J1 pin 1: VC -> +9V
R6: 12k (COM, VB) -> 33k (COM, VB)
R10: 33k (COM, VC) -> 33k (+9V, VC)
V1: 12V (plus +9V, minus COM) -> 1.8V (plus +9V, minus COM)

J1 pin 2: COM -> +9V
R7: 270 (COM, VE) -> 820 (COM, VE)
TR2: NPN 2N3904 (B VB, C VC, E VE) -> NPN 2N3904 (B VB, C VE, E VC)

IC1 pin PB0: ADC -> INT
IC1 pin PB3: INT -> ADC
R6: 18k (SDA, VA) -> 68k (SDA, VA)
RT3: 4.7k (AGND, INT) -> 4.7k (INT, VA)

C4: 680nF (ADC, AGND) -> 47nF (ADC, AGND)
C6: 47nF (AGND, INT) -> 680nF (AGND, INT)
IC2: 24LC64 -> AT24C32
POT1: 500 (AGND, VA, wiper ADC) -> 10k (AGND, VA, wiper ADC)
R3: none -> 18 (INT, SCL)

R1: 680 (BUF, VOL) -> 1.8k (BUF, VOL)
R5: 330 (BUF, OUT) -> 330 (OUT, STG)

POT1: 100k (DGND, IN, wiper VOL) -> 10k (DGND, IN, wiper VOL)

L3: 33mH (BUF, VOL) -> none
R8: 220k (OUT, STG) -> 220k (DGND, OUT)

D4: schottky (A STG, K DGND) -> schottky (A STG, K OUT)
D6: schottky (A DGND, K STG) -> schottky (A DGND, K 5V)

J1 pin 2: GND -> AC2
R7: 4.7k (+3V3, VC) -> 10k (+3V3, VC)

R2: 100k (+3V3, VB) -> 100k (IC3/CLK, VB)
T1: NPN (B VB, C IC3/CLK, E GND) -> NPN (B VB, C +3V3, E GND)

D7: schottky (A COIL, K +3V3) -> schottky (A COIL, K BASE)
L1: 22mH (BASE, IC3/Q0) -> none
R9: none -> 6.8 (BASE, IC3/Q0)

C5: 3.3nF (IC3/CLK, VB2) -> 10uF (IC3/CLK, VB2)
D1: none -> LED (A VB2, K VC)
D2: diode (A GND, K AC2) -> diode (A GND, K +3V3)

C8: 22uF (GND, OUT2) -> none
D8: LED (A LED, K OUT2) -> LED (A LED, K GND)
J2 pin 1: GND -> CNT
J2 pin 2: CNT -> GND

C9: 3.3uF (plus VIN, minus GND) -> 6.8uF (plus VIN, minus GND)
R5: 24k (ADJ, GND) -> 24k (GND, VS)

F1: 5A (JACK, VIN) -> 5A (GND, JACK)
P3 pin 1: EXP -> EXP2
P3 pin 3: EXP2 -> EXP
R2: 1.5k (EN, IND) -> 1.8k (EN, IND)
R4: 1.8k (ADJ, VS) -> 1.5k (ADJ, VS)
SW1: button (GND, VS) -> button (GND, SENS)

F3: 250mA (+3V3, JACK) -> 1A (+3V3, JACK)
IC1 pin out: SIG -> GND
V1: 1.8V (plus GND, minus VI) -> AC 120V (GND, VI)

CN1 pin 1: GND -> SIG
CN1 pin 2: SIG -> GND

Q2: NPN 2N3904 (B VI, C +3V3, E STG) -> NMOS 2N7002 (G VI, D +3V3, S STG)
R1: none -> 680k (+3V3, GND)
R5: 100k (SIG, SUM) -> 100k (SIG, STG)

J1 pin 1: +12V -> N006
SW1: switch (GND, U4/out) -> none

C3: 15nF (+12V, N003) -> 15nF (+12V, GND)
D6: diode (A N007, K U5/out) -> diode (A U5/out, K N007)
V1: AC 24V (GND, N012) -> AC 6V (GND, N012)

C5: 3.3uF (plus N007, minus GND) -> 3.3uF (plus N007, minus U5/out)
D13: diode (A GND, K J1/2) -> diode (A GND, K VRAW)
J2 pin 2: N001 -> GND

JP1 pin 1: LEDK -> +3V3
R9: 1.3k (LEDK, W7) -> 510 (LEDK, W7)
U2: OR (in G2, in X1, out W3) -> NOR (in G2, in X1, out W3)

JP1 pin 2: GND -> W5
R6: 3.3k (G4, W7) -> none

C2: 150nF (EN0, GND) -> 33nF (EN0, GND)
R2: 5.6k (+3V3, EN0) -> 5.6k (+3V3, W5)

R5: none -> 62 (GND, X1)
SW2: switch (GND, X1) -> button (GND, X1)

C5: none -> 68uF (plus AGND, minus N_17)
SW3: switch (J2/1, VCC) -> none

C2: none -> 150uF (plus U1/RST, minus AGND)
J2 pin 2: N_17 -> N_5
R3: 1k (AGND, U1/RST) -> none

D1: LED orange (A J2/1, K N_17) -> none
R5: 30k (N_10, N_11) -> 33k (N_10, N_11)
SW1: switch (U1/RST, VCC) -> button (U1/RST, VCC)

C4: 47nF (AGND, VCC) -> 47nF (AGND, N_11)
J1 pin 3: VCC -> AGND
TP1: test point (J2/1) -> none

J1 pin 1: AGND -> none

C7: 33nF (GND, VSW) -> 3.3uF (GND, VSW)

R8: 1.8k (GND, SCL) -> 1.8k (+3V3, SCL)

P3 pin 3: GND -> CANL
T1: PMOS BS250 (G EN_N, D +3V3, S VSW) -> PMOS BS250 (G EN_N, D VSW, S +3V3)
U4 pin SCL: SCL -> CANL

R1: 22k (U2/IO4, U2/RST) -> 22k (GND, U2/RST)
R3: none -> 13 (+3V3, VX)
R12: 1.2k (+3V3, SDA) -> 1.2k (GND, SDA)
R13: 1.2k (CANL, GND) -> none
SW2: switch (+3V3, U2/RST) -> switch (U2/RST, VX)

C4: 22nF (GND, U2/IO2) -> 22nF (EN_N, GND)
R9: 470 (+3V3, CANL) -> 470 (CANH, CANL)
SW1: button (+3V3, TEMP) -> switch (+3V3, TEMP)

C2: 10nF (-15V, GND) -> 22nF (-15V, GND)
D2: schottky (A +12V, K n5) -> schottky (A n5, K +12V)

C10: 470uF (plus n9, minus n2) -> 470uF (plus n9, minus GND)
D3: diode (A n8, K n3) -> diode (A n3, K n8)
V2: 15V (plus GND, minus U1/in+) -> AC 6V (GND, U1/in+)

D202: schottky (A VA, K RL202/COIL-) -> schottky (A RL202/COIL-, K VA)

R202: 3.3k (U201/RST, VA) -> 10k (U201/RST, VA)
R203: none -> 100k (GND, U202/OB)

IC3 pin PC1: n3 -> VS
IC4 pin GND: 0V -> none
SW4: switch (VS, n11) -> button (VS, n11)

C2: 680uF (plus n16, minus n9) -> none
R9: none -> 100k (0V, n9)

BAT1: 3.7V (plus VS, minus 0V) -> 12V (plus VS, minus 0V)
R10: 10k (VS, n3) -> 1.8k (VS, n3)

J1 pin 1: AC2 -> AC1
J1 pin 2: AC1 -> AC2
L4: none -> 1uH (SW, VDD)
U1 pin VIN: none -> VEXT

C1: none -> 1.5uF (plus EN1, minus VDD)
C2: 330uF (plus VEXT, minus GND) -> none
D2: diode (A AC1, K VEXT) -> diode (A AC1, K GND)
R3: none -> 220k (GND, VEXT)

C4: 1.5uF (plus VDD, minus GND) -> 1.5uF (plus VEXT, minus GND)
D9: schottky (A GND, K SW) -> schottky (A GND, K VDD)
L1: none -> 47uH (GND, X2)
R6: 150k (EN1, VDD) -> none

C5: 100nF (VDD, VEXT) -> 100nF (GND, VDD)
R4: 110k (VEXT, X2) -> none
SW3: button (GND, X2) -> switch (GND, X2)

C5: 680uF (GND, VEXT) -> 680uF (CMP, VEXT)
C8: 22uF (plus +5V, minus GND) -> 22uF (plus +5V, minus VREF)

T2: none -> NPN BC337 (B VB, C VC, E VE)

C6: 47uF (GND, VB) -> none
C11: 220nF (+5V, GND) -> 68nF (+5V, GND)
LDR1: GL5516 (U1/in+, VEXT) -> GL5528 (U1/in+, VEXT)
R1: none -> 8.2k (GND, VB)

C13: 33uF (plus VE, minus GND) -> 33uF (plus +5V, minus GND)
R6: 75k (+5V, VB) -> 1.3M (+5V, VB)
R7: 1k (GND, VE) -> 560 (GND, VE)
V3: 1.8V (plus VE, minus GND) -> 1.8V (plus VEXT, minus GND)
- - - - - - -
**EXERCISE OBJECTIVE**
Once you reach the line containing "IC1 pin PB3: INT -> ADC", include it and stop; until then, reproduce each line of the listing from its start exactly.

**EXERCISE SOLUTION**
J1 pin 1: VC -> +9V
R6: 12k (COM, VB) -> 33k (COM, VB)
R10: 33k (COM, VC) -> 33k (+9V, VC)
V1: 12V (plus +9V, minus COM) -> 1.8V (plus +9V, minus COM)

J1 pin 2: COM -> +9V
R7: 270 (COM, VE) -> 820 (COM, VE)
TR2: NPN 2N3904 (B VB, C VC, E VE) -> NPN 2N3904 (B VB, C VE, E VC)

IC1 pin PB0: ADC -> INT
IC1 pin PB3: INT -> ADC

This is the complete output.